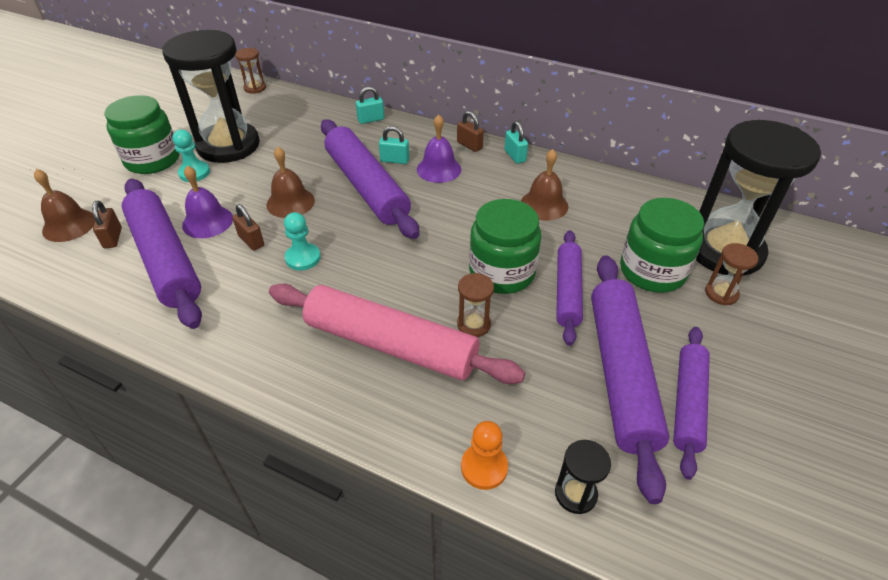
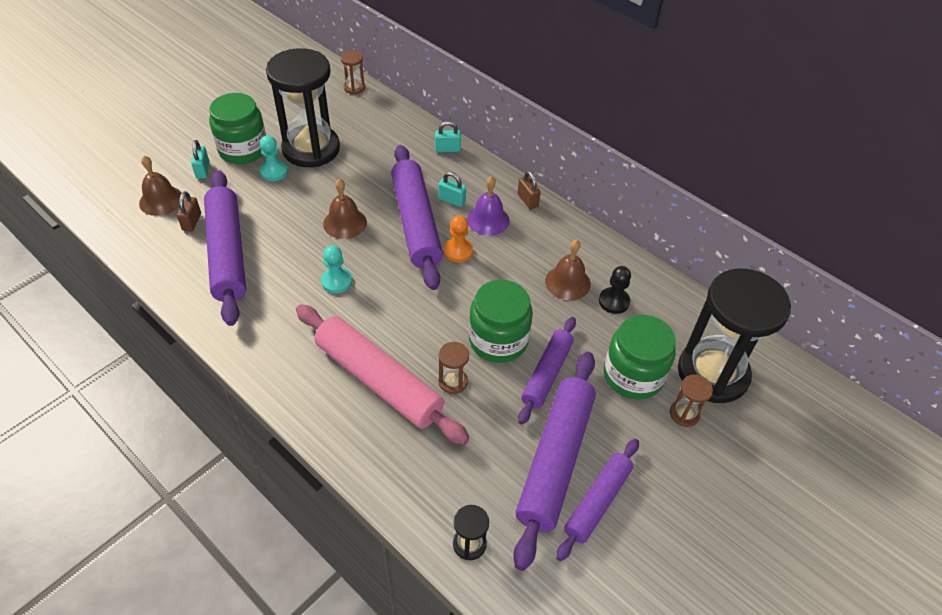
camera: 15 degrees right, 5 degrees up
(207, 221) = (270, 225): purple bell -> none
(251, 241) = (300, 253): brown padlock -> none
(484, 467) = (409, 502): orange pawn -> orange pawn (458, 251)
(515, 156) = (565, 223): turquoise padlock -> turquoise padlock (203, 170)
(597, 211) = (614, 301): none -> black pawn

*What the task asks:* All lines from the one containing "(207, 221) = (270, 225): purple bell -> none" through the last line of the data must be set down exactly. No other lines belong in the answer.

*Final answer:*
(207, 221) = (270, 225): purple bell -> none
(251, 241) = (300, 253): brown padlock -> none
(484, 467) = (409, 502): orange pawn -> orange pawn (458, 251)
(515, 156) = (565, 223): turquoise padlock -> turquoise padlock (203, 170)
(597, 211) = (614, 301): none -> black pawn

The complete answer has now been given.